**Exercise material:**
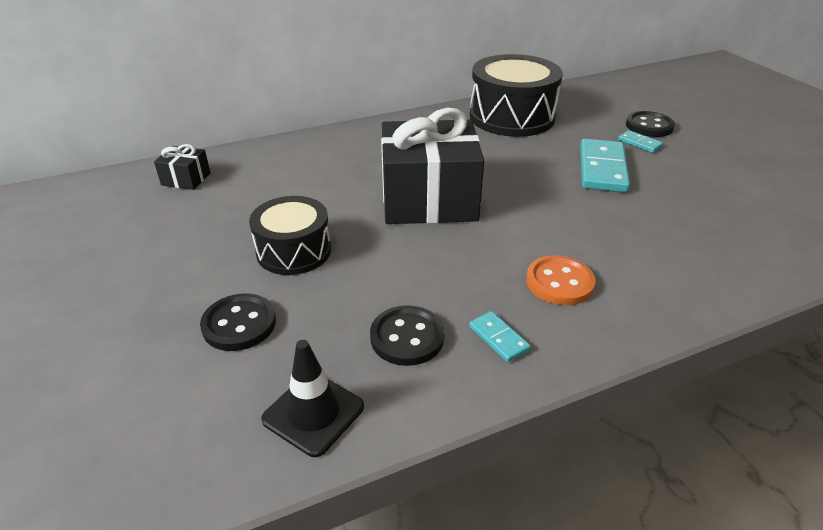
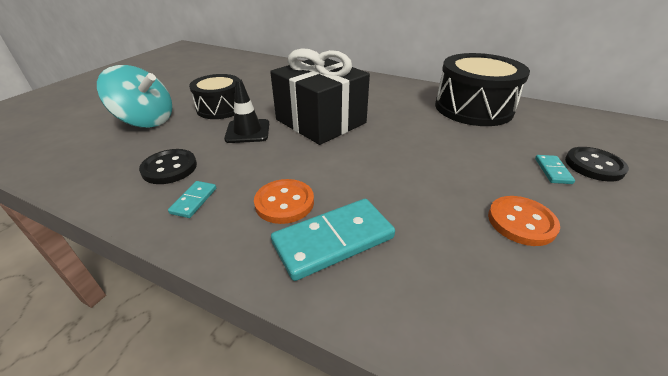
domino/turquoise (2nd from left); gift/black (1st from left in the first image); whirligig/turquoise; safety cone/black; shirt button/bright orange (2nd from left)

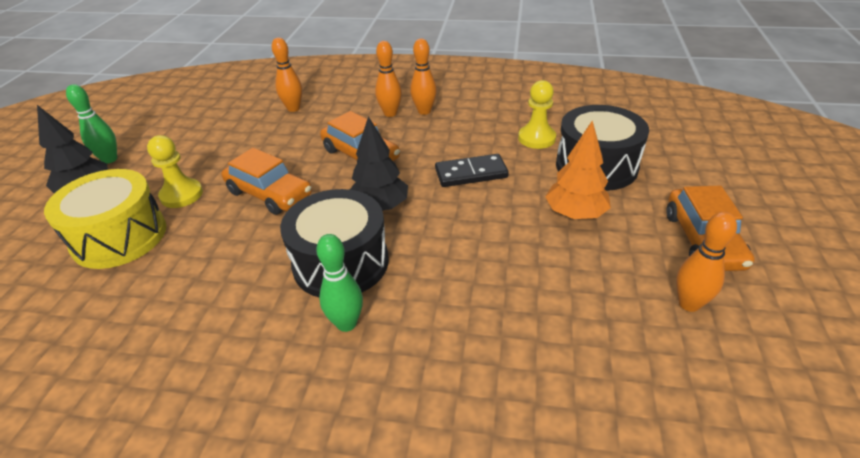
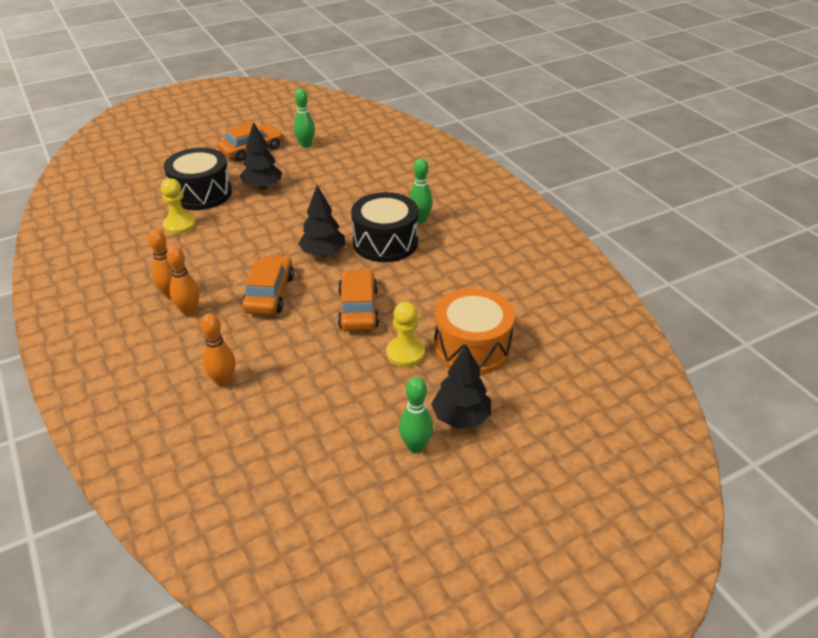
tree/black (1st from left); domino/black; snare drum/bright orange; tenpin/green (1st from left)

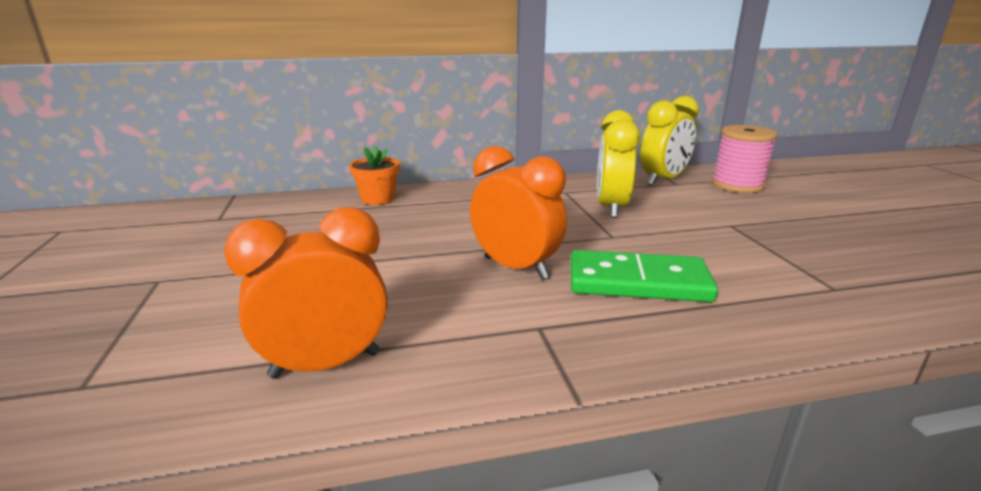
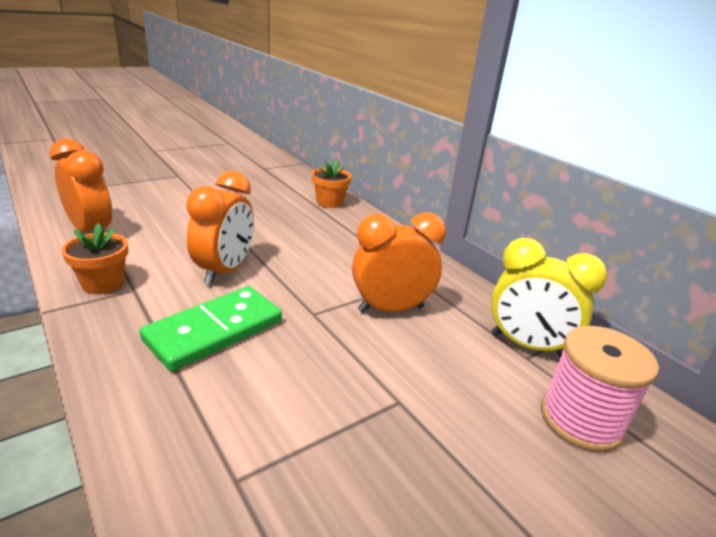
alarm clock/bright orange (3rd from left); domino/green; flower pot/bright orange (1st from left)

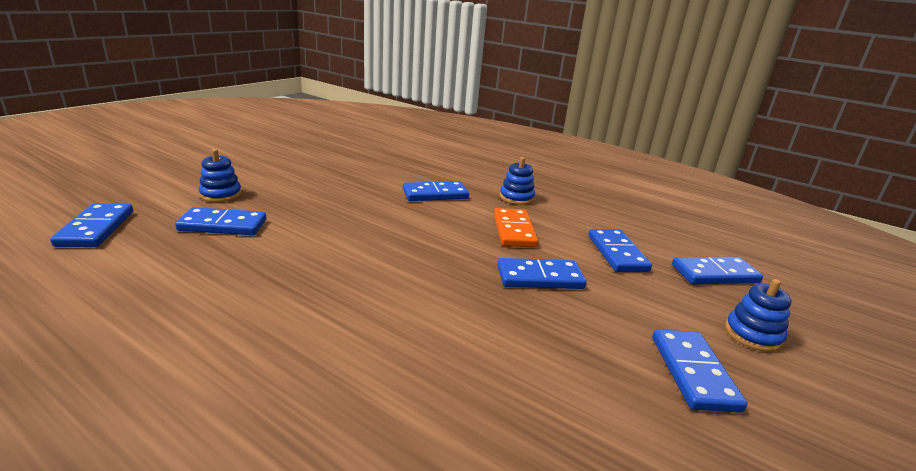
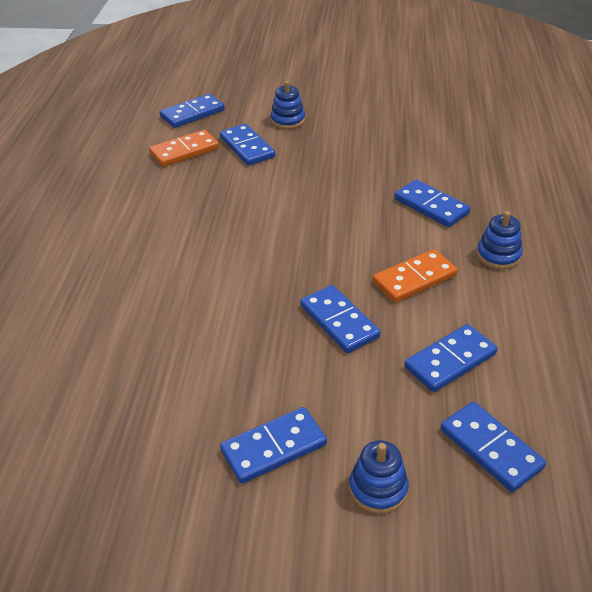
domino/bright orange (1st from left)

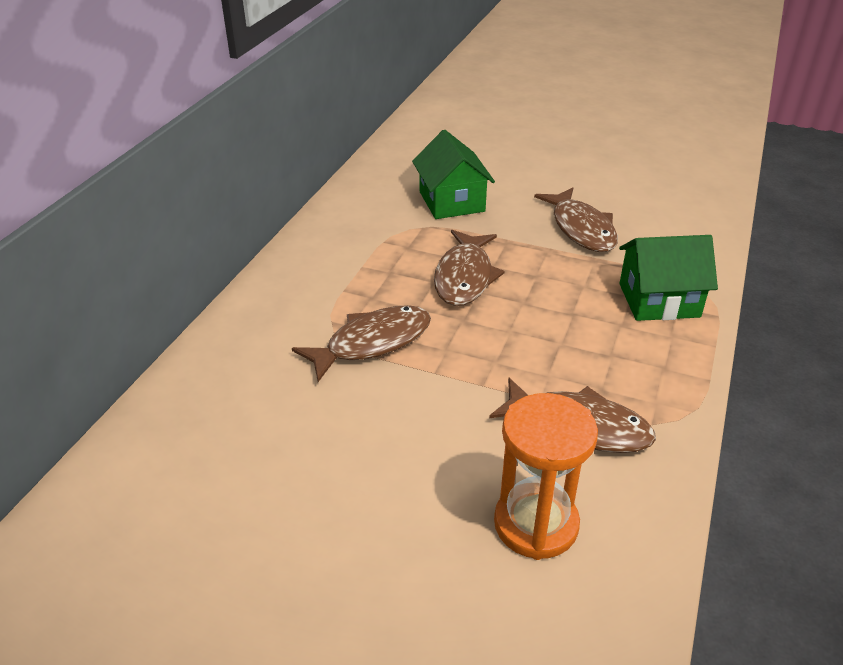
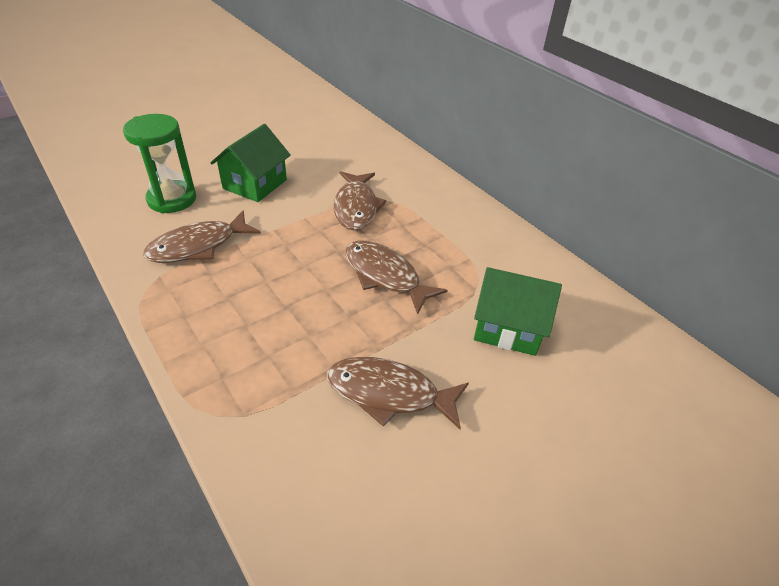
toy house/green (1st from left); sand timer/green

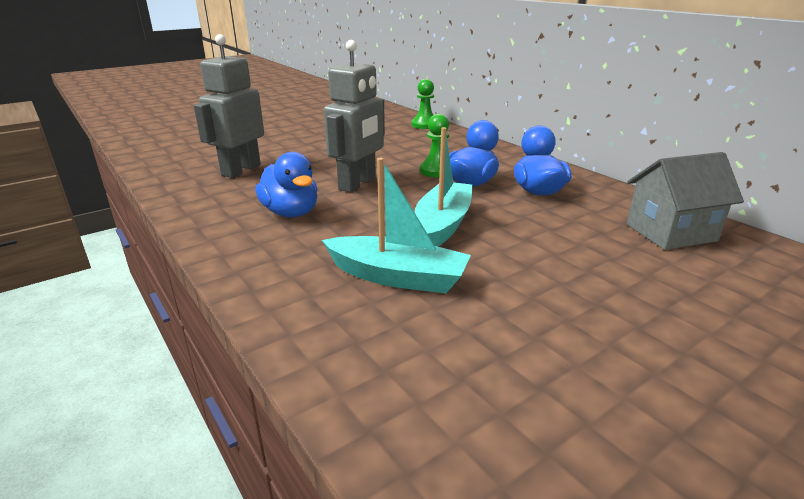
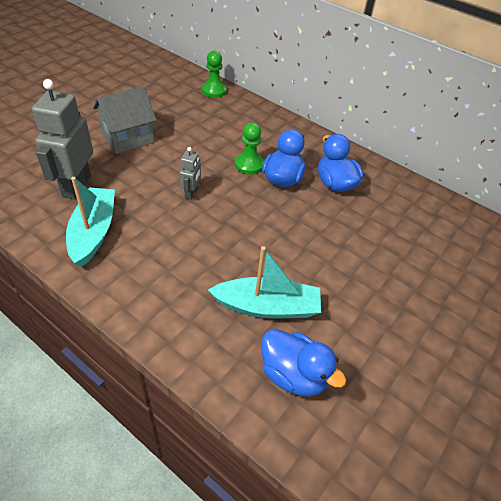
robot/gray (2nd from left); toy boat/turquoise (1st from left); toy duck/cobalt (2nd from left); toy house/gray

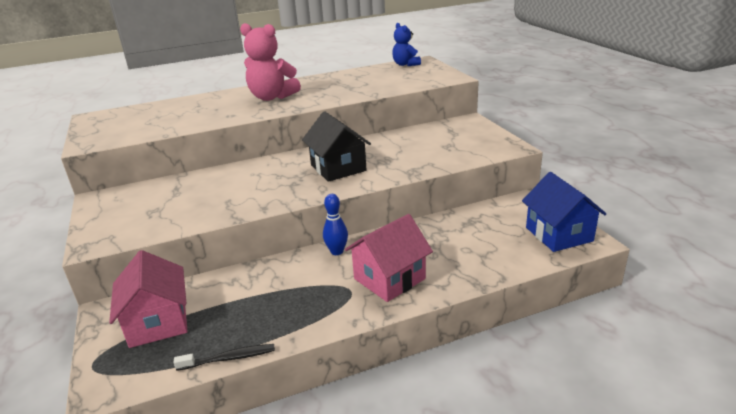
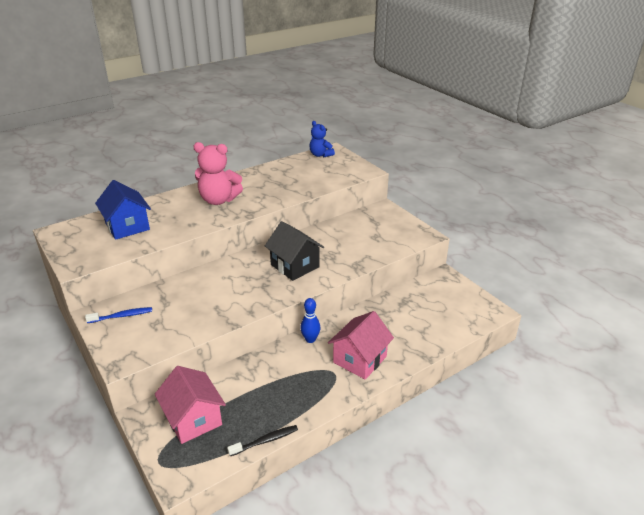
toy house/cobalt; toothbrush/cobalt

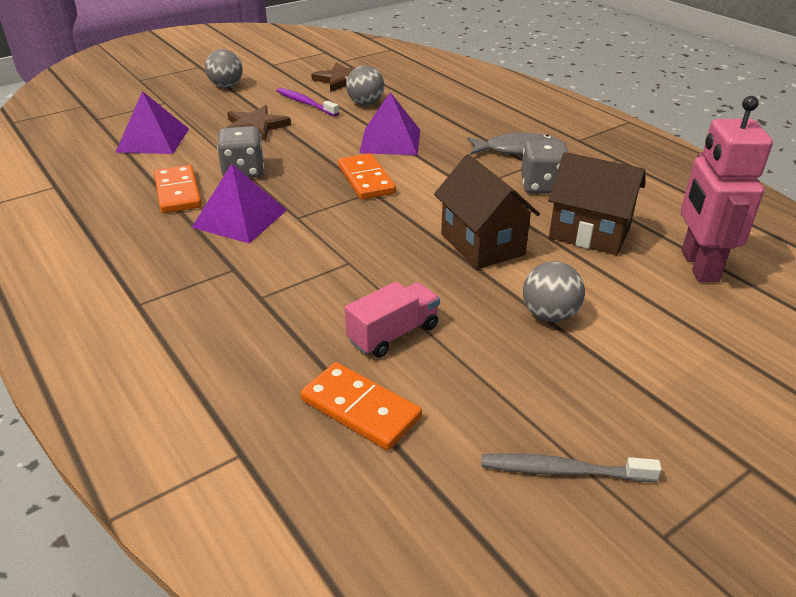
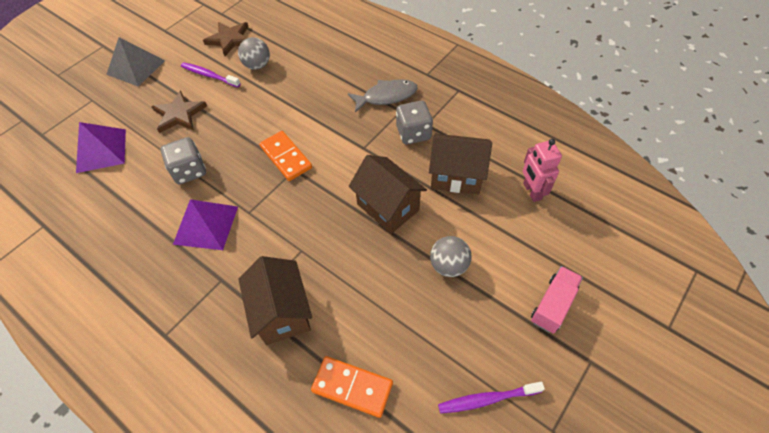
solid pyramid/gray; solid pyramid/violet (3rd from left in the first image); robot/rose-pink; domino/bright orange (1st from left in the first image); toy truck/rose-pink; toothbrush/violet (2nd from left); toy house/brown (1st from left)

**Exercise aim:** Would you mind repeating the records above exactly, without the pictures?

**Reply to the exercise:**
domino/turquoise (2nd from left); gift/black (1st from left in the first image); whirligig/turquoise; safety cone/black; shirt button/bright orange (2nd from left)

tree/black (1st from left); domino/black; snare drum/bright orange; tenpin/green (1st from left)

alarm clock/bright orange (3rd from left); domino/green; flower pot/bright orange (1st from left)

domino/bright orange (1st from left)

toy house/green (1st from left); sand timer/green

robot/gray (2nd from left); toy boat/turquoise (1st from left); toy duck/cobalt (2nd from left); toy house/gray

toy house/cobalt; toothbrush/cobalt

solid pyramid/gray; solid pyramid/violet (3rd from left in the first image); robot/rose-pink; domino/bright orange (1st from left in the first image); toy truck/rose-pink; toothbrush/violet (2nd from left); toy house/brown (1st from left)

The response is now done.